─── Source material ───

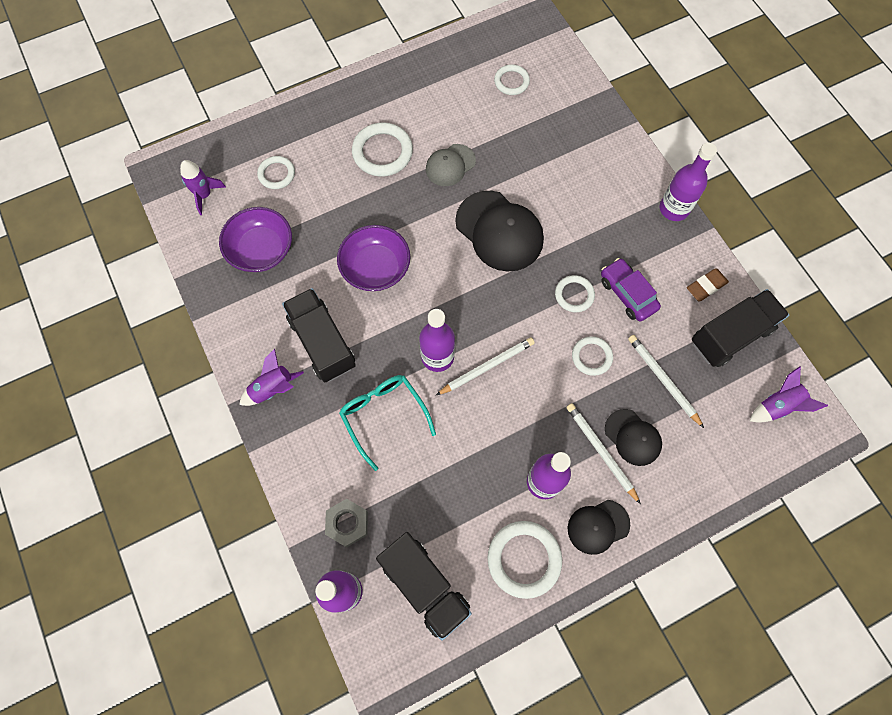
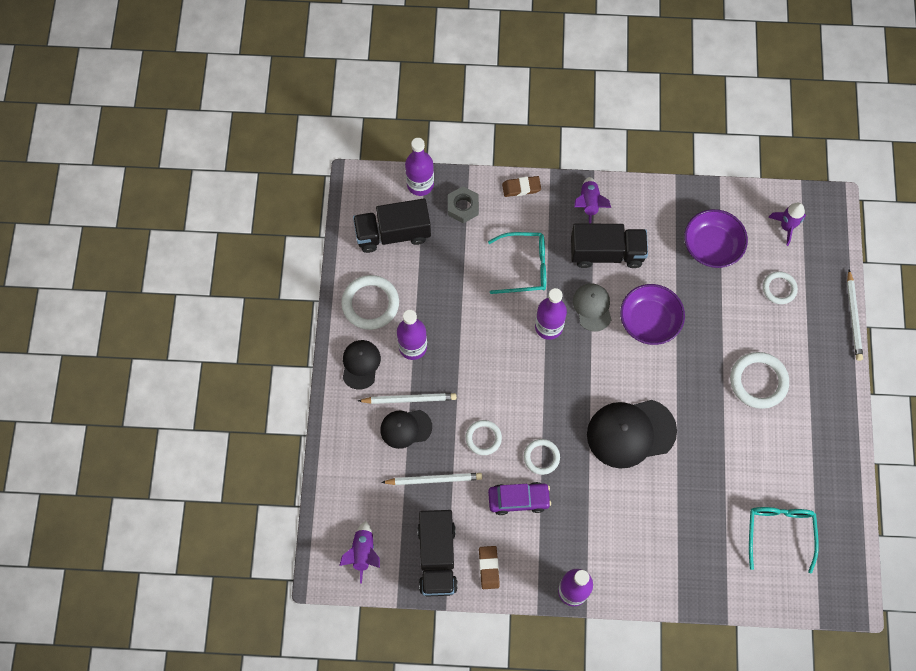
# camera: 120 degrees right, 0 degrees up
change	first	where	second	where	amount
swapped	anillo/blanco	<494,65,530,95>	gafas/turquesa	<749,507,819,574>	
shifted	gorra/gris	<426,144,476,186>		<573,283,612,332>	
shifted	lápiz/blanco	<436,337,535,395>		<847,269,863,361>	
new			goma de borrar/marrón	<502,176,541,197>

───

▶ About this exercise:
What number of lines in the data above include the string "blanco"? Answer with that number only.

▶ Answer to the problem:
2